# Work item
Could you retype exactly the lines running from the line with "pink padlock: 4 -> 0" to the end of the data, both included, and nothing else?

[Object change listings]
- - -

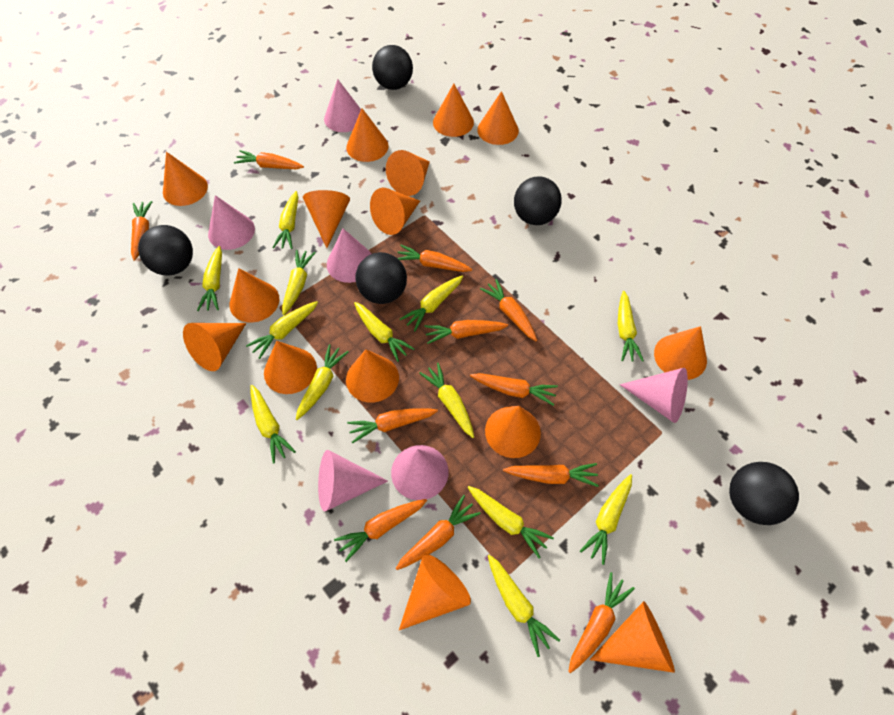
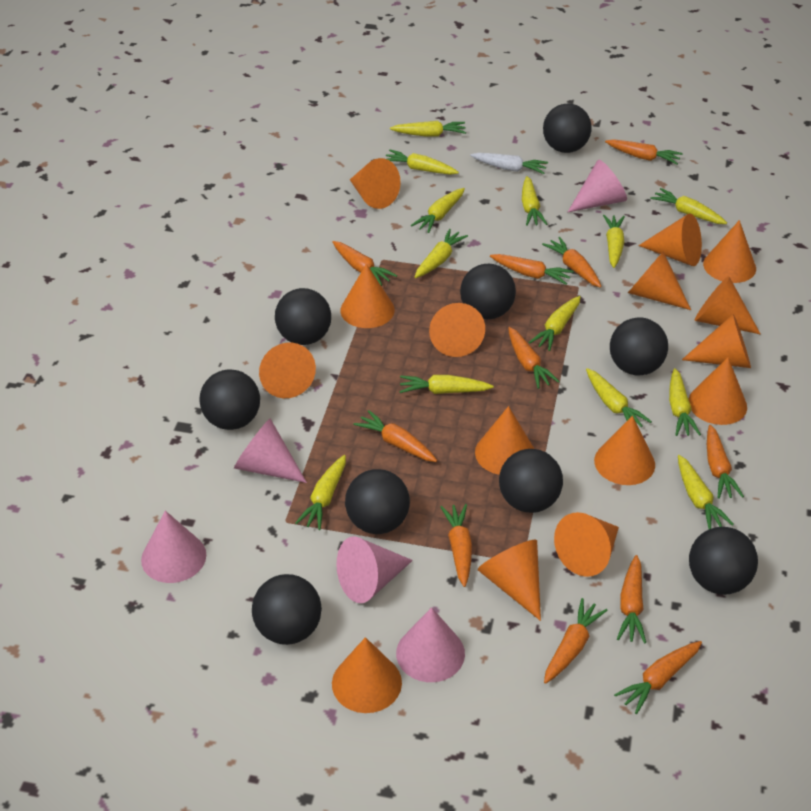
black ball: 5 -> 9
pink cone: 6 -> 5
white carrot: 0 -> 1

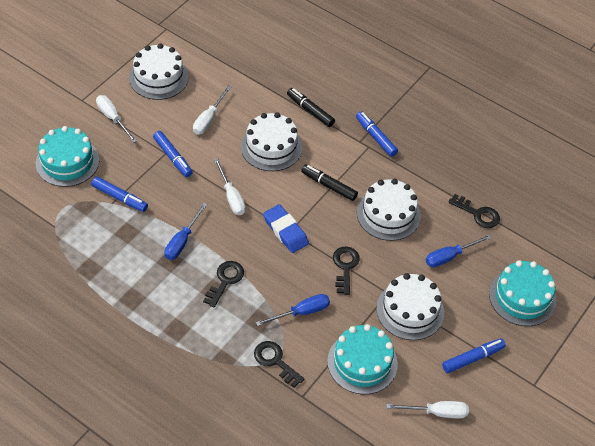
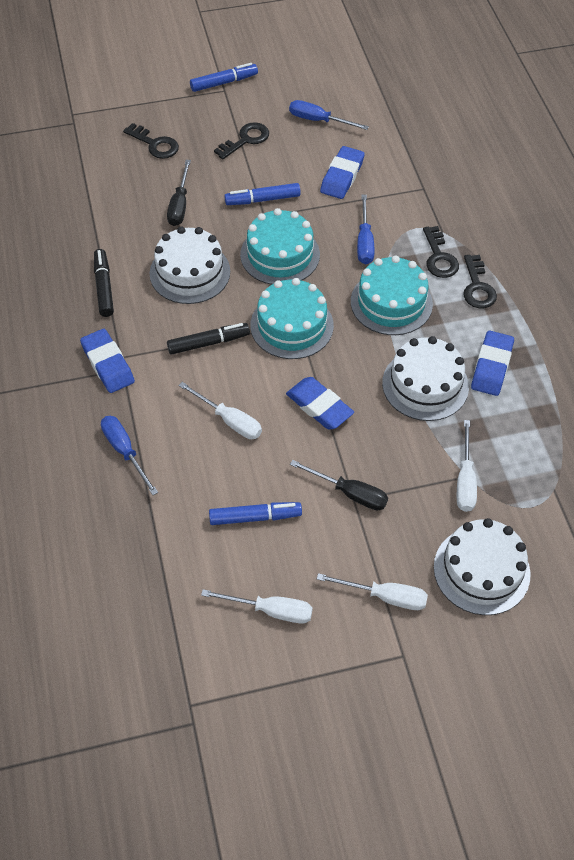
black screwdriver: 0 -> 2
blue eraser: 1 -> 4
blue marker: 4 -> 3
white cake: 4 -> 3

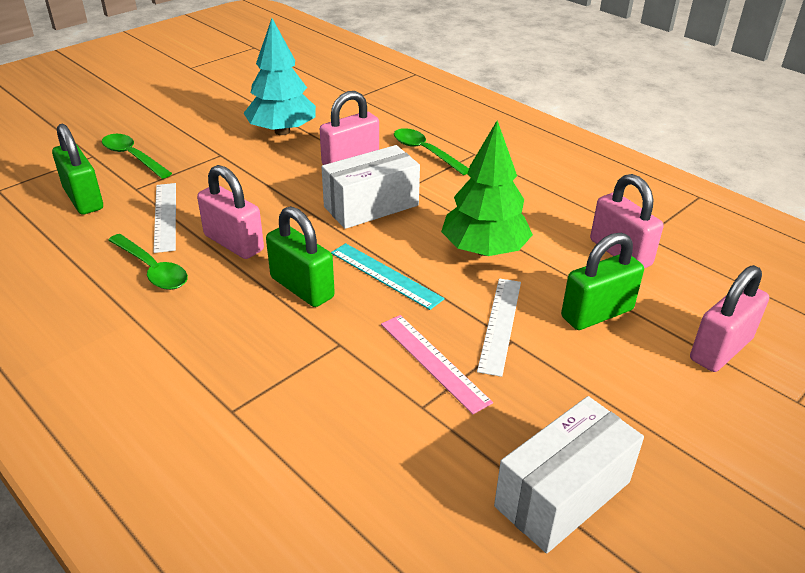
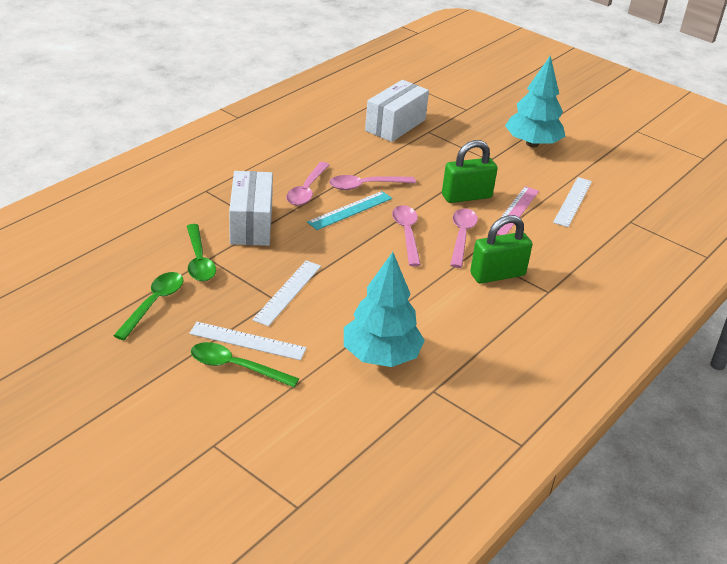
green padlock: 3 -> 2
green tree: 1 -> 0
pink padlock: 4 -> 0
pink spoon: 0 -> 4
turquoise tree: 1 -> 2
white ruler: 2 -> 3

- - -

# Response
pink padlock: 4 -> 0
pink spoon: 0 -> 4
turquoise tree: 1 -> 2
white ruler: 2 -> 3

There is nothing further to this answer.